--- START ---

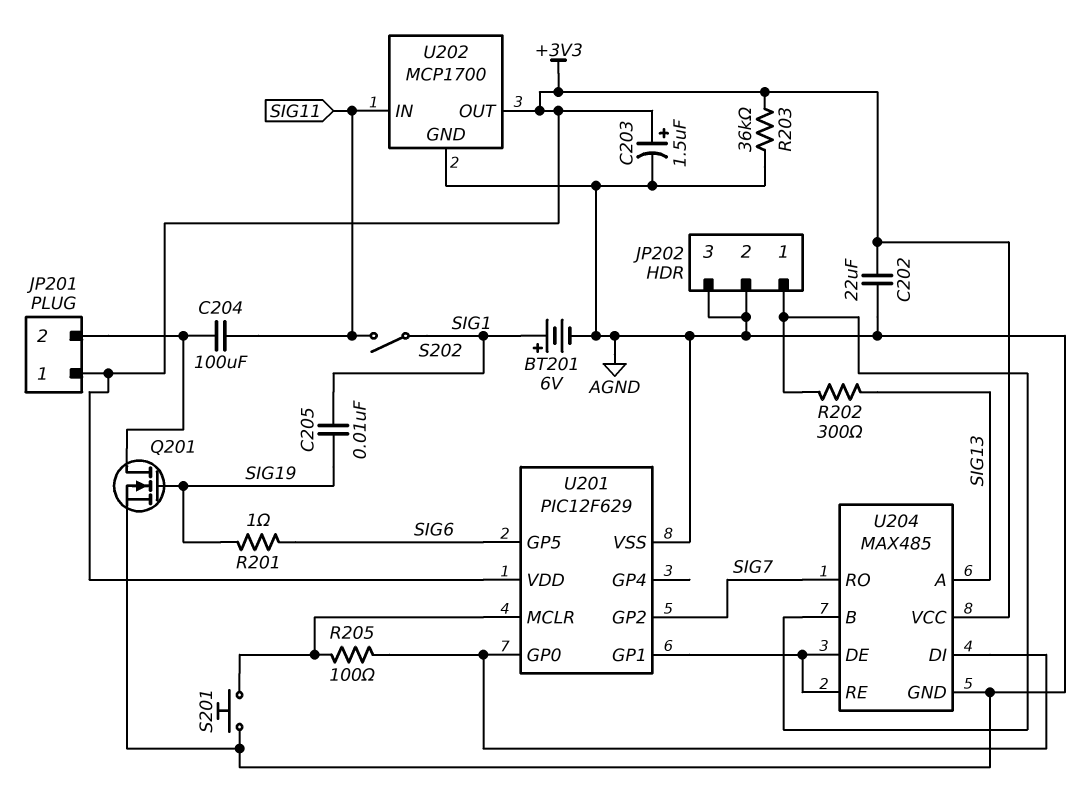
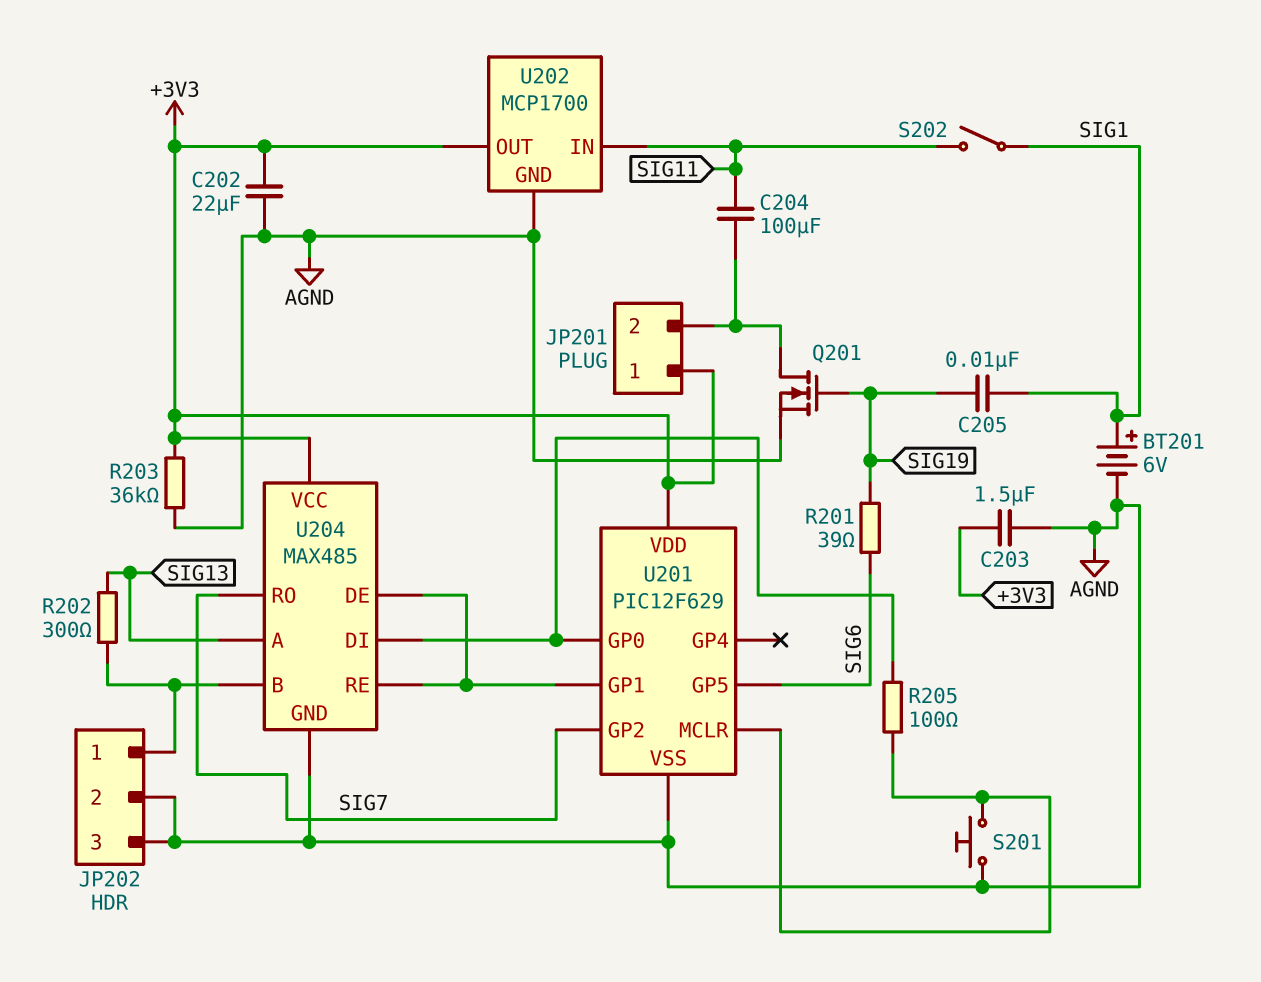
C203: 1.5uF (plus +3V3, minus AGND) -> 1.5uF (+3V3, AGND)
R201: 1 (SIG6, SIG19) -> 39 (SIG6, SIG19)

--- END ---
--- START ---

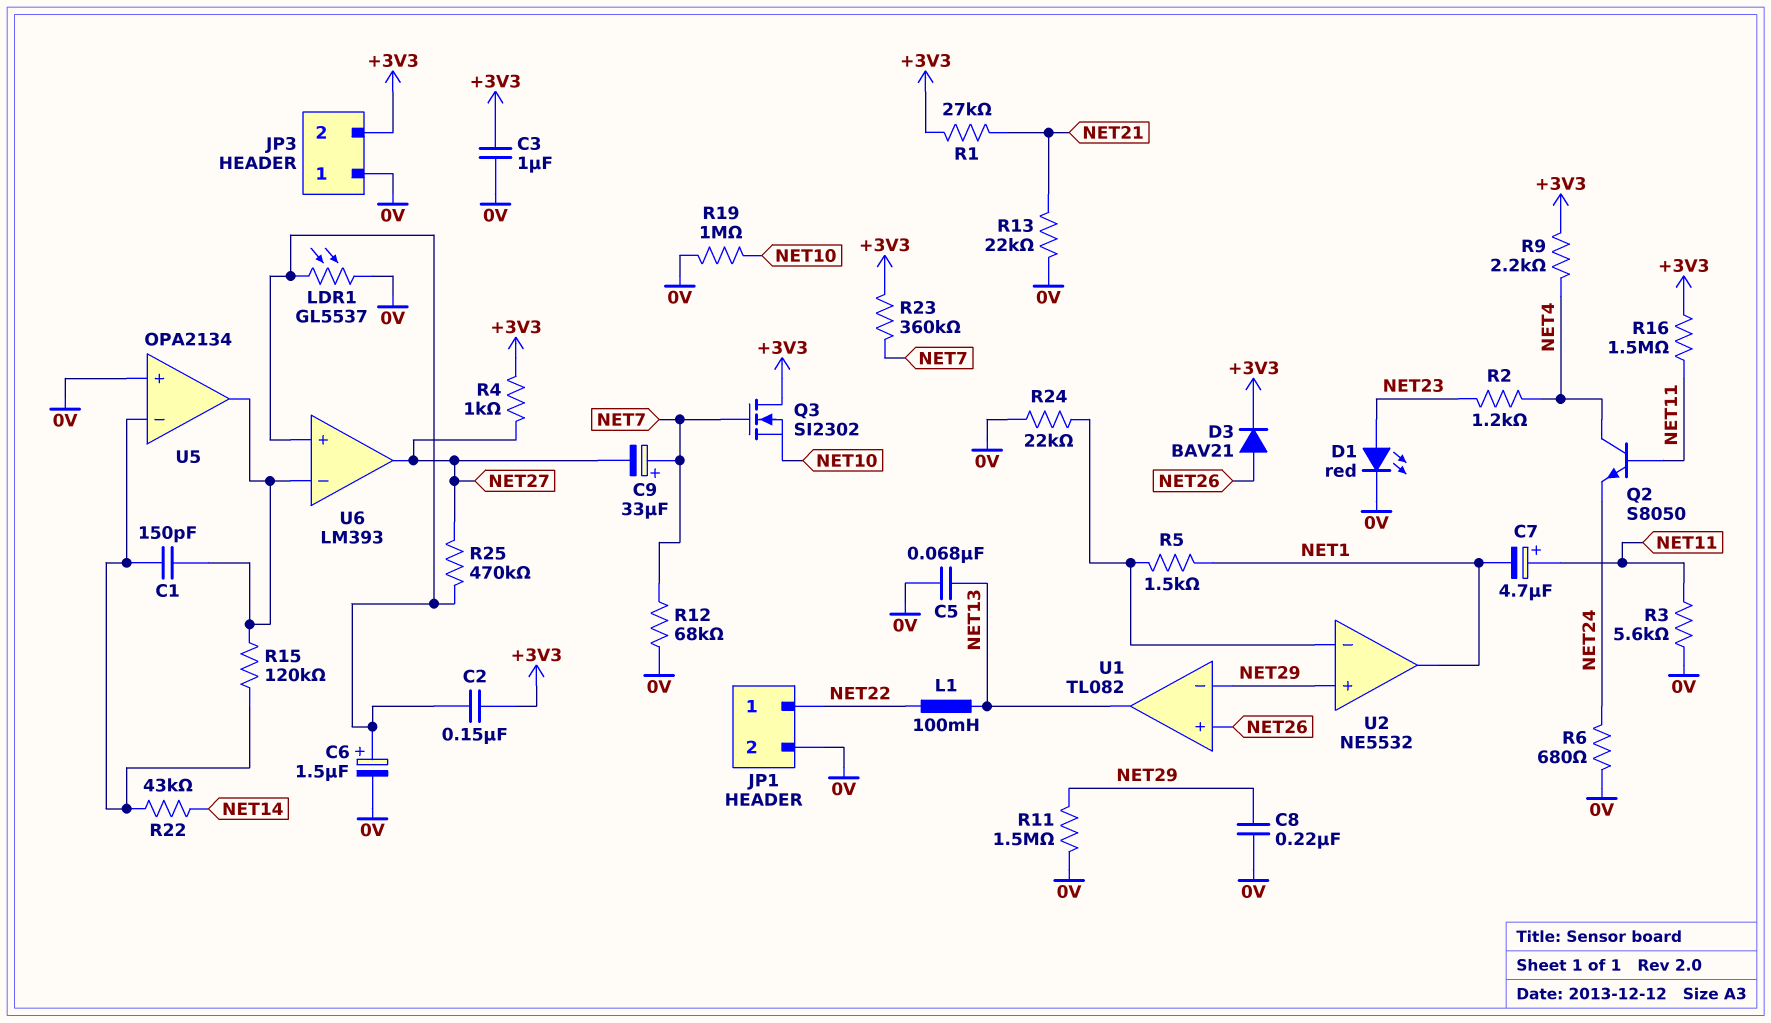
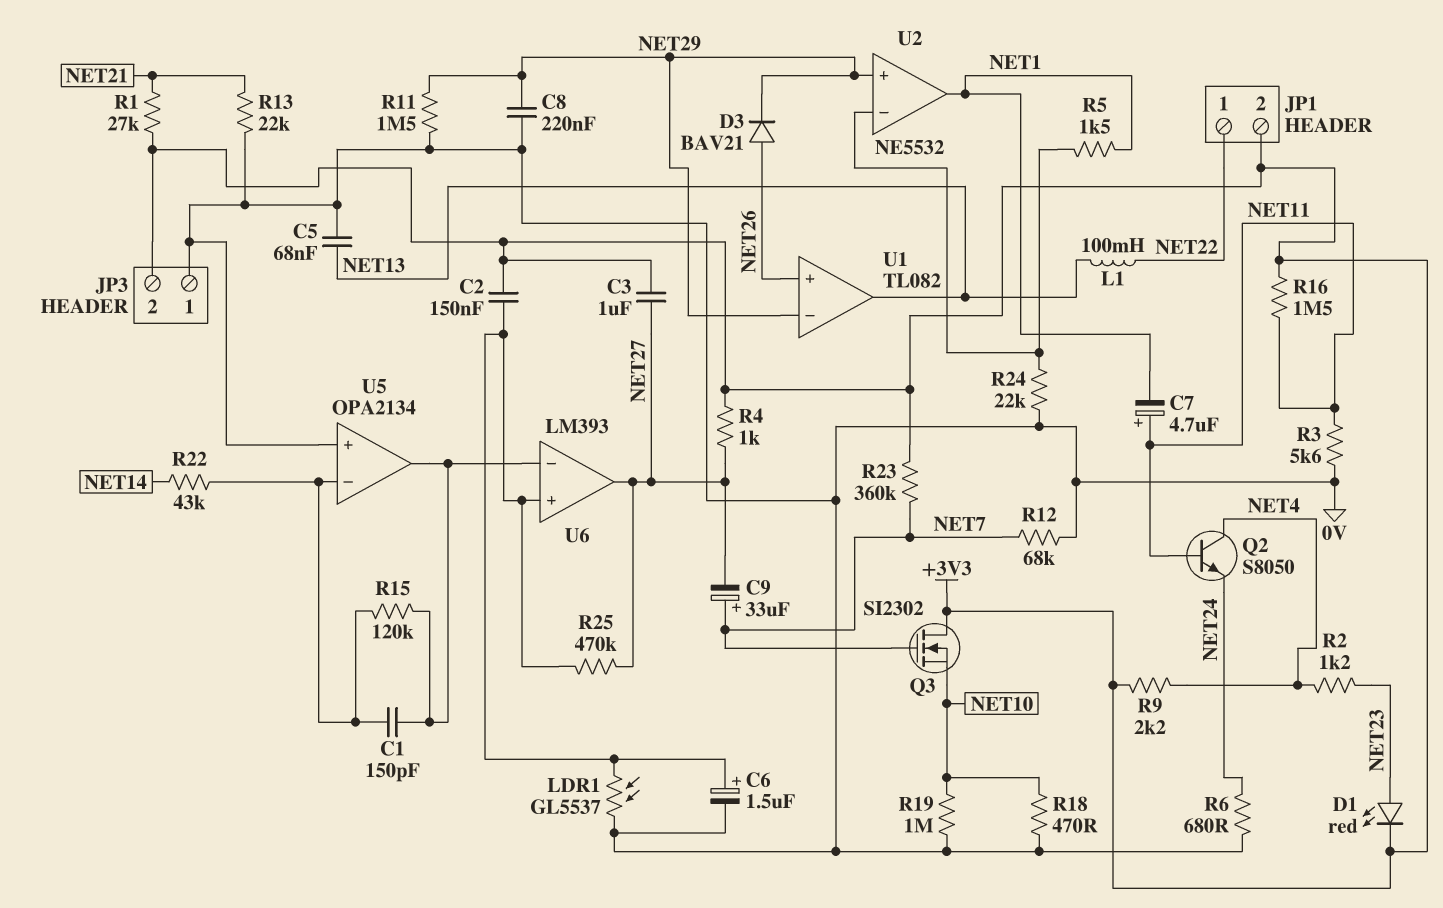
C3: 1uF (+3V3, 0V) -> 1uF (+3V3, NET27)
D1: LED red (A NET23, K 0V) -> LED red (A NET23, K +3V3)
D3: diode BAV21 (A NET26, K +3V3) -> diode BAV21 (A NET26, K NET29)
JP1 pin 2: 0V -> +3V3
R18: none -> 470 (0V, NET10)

--- END ---

Aim of the task - The expected output is exactly the lines of the listing above between the line holding "C203: 1.5uF (plus" and the line holding "R201: 1 (SIG6, SIG19) -> 39 (SIG6, SIG19)", inclusive.

Written solution -
C203: 1.5uF (plus +3V3, minus AGND) -> 1.5uF (+3V3, AGND)
R201: 1 (SIG6, SIG19) -> 39 (SIG6, SIG19)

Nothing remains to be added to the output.